__Work to complete__. Rewrite the lines running from the one that contains "Marta [736, 392]" through the end of the records, inclusive, replacing "outdated" with "obsolete" and leaving everything else unchanged.

— START —

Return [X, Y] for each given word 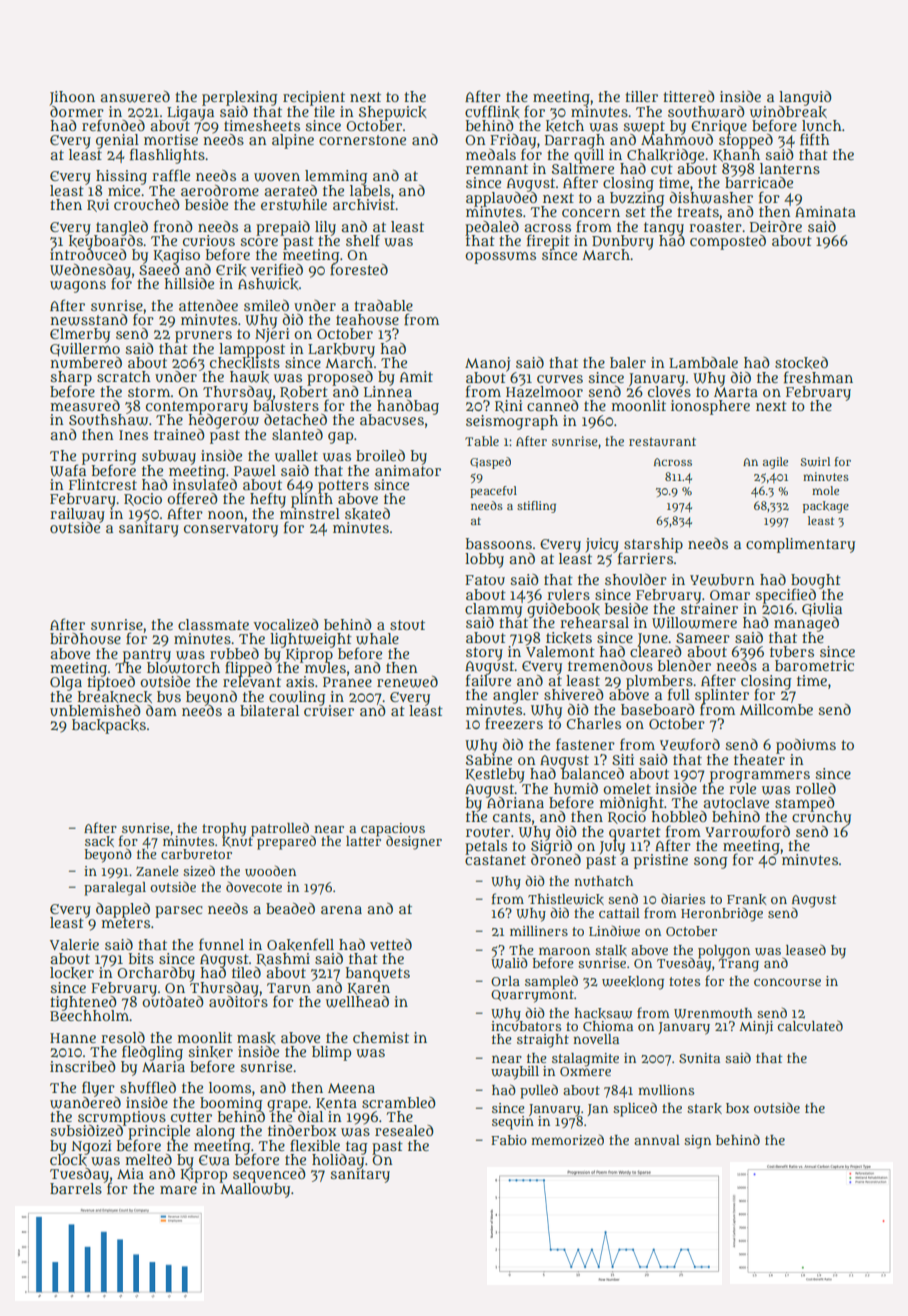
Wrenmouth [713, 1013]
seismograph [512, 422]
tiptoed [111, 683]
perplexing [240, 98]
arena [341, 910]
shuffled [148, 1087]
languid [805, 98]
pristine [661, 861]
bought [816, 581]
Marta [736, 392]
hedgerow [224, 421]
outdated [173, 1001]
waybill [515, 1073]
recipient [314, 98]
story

— END —

__Complete output__.
Marta [736, 392]
hedgerow [224, 421]
obsolete [173, 1001]
waybill [515, 1073]
recipient [314, 98]
story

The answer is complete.